## WHAT YOU WILL DO
Every line with "white" in it must be copied from the data.

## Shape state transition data
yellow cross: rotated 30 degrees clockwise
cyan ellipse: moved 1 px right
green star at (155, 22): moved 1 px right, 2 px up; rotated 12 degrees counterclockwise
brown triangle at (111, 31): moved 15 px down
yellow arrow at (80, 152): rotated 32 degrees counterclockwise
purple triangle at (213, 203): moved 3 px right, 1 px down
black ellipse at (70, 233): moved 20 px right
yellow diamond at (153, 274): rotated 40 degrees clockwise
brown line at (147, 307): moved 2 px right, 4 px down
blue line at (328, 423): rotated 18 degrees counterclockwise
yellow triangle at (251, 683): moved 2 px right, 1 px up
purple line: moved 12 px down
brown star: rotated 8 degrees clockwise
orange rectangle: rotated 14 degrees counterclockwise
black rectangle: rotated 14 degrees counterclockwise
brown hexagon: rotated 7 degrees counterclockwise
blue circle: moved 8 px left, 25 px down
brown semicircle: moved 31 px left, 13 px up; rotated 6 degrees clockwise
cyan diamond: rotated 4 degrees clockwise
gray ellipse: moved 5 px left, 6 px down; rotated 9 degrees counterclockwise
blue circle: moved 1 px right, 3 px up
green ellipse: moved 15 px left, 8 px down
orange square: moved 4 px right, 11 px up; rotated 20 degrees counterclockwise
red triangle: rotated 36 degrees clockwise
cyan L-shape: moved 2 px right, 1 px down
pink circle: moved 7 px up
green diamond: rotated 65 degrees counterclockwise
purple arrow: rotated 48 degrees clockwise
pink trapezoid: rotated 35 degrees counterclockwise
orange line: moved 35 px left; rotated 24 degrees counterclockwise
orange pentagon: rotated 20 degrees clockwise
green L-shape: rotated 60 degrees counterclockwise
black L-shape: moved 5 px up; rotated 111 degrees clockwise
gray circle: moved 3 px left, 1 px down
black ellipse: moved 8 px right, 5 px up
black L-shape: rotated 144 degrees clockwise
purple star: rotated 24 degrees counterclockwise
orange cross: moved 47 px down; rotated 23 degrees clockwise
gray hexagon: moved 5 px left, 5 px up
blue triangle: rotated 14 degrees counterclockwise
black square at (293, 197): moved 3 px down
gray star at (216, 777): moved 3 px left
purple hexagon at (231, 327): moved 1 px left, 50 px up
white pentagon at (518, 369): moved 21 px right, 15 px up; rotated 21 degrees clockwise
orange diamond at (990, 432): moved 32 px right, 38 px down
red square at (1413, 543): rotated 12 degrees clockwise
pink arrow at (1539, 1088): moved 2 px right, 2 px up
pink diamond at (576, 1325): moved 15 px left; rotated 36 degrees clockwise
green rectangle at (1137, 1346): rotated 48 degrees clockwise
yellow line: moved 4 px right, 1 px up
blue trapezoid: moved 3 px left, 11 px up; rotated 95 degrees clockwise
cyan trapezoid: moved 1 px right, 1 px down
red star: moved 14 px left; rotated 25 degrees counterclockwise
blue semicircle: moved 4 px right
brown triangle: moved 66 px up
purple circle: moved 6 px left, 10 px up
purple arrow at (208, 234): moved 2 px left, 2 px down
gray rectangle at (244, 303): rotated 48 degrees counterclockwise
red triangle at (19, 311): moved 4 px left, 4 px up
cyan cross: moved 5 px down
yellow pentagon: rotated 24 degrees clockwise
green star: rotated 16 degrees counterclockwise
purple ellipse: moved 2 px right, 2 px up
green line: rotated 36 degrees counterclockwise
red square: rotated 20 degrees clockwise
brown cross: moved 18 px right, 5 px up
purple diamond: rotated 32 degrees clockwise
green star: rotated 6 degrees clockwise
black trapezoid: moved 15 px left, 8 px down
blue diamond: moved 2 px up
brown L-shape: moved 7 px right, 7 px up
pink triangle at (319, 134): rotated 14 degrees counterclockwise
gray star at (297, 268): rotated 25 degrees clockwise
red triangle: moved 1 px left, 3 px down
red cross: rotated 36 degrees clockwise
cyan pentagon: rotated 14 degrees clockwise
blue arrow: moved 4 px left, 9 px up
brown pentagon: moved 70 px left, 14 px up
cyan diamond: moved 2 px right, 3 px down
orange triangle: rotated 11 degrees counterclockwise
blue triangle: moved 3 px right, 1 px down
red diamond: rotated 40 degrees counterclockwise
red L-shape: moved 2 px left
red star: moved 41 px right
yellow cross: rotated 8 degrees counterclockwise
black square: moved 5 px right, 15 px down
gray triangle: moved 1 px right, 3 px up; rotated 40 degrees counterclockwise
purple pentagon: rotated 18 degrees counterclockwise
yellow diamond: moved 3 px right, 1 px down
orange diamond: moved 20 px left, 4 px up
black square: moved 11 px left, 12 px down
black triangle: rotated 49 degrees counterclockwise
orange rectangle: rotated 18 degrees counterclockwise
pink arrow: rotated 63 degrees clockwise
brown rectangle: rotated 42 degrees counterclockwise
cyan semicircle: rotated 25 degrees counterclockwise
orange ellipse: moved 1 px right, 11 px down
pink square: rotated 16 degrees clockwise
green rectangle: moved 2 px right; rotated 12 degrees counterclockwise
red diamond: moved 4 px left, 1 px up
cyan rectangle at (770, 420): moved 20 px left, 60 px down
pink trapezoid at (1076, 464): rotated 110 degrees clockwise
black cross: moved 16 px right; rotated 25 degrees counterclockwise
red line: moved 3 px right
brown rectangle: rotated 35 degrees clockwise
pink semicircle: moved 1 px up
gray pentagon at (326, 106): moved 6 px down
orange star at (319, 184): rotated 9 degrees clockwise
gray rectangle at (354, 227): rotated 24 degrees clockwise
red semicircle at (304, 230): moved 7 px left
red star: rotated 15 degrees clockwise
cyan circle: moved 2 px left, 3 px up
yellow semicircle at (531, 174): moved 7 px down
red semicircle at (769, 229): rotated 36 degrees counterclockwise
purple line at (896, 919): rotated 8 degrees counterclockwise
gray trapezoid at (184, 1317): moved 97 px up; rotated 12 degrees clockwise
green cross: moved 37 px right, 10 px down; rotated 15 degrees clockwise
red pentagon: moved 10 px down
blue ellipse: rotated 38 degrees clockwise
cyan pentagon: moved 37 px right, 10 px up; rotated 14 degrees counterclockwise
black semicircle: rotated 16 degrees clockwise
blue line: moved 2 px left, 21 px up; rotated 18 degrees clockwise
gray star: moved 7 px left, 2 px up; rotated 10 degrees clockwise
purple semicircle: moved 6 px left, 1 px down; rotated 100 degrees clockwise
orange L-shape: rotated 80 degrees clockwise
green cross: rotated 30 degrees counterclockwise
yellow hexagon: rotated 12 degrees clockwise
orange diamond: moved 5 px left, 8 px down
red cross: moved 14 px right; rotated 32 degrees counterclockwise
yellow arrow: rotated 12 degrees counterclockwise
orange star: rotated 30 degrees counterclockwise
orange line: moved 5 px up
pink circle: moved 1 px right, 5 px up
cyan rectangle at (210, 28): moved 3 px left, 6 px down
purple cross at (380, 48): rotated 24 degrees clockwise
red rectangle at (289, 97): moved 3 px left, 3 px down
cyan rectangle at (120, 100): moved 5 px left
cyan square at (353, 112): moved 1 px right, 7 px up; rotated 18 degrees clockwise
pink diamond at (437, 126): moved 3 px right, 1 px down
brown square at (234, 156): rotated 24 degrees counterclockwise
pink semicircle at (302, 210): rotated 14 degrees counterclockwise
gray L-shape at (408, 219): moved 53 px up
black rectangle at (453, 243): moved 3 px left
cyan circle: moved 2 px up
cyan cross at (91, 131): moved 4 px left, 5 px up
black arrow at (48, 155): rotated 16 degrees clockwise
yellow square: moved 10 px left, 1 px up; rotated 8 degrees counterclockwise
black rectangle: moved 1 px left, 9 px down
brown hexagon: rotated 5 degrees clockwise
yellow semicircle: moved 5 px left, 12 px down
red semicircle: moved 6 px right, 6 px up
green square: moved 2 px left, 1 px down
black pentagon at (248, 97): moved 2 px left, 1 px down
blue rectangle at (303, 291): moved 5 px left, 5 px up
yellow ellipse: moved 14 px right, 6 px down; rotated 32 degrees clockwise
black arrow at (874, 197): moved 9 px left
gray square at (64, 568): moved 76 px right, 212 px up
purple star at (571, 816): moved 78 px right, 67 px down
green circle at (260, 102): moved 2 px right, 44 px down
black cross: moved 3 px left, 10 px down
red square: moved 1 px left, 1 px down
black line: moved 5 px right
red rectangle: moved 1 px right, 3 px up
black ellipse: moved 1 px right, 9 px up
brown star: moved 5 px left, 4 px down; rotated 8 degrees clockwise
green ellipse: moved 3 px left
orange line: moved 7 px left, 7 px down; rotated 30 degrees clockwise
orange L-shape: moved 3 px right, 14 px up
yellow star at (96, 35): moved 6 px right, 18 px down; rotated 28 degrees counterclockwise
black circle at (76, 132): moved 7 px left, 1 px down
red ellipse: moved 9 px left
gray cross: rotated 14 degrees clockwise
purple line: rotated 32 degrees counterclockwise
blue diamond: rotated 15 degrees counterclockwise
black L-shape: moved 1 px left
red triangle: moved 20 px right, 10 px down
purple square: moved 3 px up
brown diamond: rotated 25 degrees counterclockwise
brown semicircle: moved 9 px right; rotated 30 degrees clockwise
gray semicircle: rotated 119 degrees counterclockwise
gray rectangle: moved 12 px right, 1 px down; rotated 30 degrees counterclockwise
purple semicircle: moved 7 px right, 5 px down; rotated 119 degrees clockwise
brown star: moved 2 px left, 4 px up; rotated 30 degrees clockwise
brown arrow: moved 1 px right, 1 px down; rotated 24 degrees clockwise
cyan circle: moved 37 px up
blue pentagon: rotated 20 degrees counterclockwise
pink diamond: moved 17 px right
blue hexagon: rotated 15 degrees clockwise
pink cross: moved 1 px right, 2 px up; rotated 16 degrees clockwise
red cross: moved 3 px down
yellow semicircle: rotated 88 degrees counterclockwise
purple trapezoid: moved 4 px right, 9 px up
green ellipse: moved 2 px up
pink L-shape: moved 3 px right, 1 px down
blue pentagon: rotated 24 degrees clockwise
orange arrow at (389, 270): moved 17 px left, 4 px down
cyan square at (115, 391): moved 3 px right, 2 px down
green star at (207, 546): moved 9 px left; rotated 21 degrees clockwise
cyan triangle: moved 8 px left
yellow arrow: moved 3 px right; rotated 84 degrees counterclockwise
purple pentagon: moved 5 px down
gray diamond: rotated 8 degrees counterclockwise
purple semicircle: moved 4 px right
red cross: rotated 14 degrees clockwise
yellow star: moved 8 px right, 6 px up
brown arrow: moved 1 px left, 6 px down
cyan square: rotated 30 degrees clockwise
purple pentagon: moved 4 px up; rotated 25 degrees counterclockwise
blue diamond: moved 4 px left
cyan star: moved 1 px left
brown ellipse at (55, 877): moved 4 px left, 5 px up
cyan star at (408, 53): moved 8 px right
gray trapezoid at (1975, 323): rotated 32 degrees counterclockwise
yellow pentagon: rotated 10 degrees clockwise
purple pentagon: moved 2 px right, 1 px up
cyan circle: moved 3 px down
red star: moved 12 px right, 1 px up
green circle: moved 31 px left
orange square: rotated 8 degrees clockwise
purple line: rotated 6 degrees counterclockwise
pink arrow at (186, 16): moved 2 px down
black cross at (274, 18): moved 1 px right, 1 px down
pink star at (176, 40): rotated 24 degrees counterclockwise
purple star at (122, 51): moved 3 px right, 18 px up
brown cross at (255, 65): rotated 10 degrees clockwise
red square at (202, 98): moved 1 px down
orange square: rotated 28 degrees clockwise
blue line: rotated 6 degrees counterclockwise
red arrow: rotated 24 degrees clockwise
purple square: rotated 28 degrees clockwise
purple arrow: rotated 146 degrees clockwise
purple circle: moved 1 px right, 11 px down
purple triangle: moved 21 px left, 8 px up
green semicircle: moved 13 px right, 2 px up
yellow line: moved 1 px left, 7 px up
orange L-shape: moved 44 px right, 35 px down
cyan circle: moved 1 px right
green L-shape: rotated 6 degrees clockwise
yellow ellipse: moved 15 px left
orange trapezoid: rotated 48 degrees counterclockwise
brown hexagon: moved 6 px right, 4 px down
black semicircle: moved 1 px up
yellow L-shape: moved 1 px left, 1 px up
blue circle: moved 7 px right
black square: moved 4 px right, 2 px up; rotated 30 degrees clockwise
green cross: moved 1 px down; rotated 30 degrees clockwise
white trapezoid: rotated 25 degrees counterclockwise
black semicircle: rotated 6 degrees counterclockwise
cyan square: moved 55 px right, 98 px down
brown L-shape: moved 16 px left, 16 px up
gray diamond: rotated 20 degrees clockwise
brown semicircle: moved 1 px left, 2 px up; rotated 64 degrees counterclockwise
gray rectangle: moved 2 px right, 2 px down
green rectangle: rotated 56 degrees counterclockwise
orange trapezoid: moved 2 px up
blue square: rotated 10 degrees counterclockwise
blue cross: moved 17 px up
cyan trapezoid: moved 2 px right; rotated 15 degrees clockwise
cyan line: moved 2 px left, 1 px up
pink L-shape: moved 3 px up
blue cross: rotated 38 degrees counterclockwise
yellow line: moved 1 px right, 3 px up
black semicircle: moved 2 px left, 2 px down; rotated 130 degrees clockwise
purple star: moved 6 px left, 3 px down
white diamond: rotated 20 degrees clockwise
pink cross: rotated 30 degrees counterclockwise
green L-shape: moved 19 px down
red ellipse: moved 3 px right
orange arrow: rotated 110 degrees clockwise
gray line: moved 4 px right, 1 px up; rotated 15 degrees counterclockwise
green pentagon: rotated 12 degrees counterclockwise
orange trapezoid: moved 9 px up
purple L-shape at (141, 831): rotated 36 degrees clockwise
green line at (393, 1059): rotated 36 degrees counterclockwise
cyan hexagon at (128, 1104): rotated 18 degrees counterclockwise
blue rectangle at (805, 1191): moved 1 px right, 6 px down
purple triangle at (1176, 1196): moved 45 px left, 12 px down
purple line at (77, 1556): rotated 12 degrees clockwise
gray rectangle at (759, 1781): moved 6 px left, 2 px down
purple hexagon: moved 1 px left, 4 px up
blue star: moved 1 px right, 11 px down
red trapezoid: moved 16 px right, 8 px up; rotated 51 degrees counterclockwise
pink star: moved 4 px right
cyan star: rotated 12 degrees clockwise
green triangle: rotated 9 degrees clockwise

## TASK RESULT
white pentagon at (518, 369): moved 21 px right, 15 px up; rotated 21 degrees clockwise
white trapezoid: rotated 25 degrees counterclockwise
white diamond: rotated 20 degrees clockwise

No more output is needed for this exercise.